● What you are asked to do
Output the whole listing below exactly, omitting the images.

● Source material

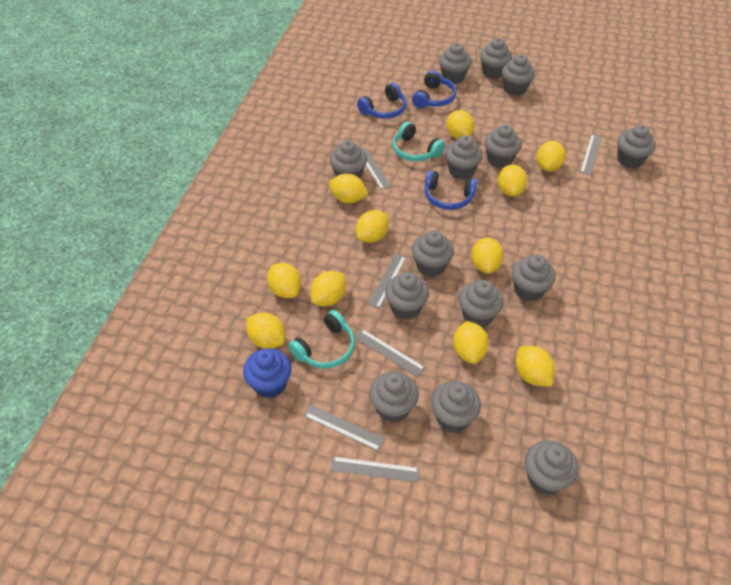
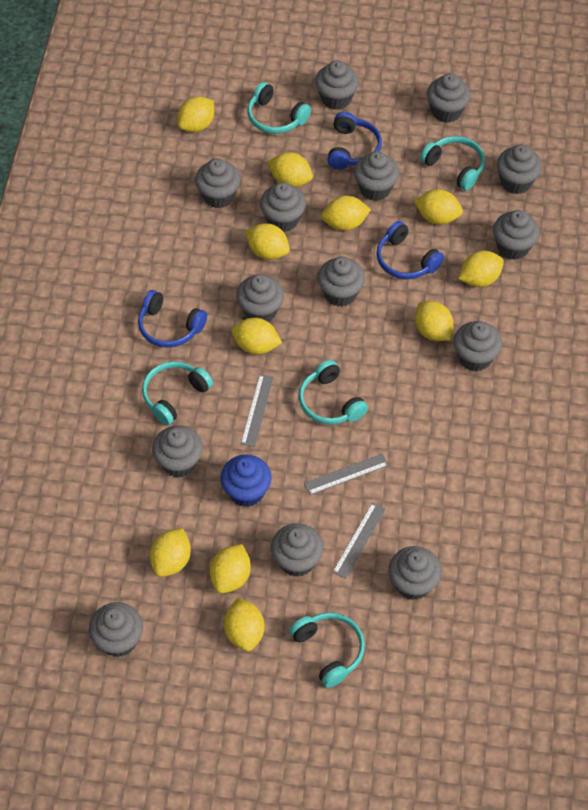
grey ruler: 6 -> 3
turquoise headphones: 2 -> 5

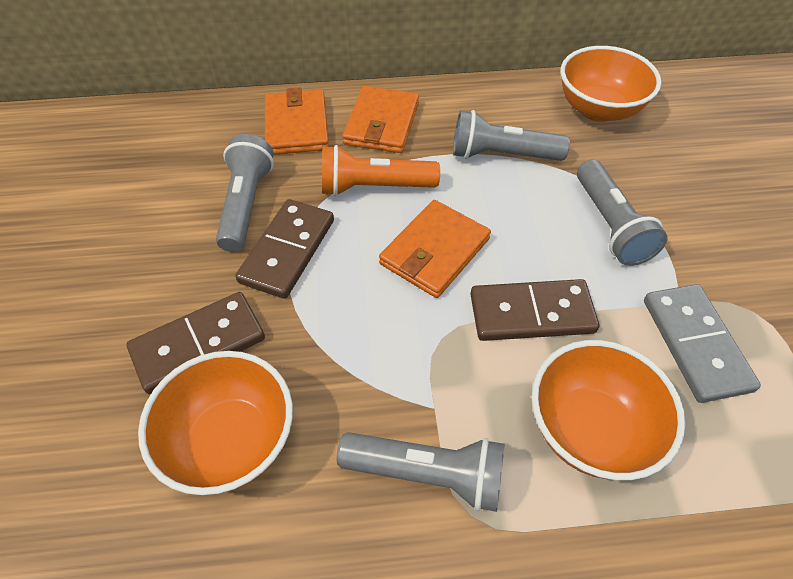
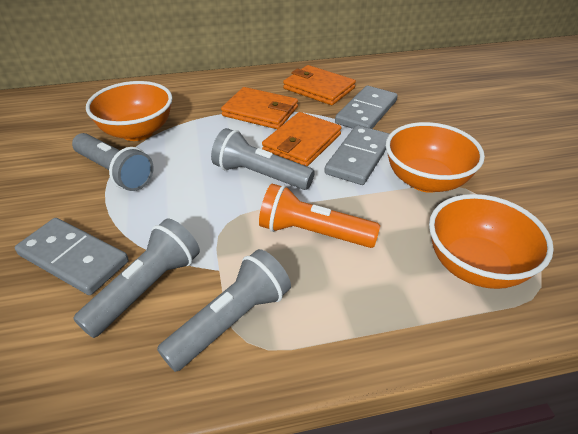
brown domino: 3 -> 0
grey domino: 1 -> 3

● Answer area
grey ruler: 6 -> 3
turquoise headphones: 2 -> 5

brown domino: 3 -> 0
grey domino: 1 -> 3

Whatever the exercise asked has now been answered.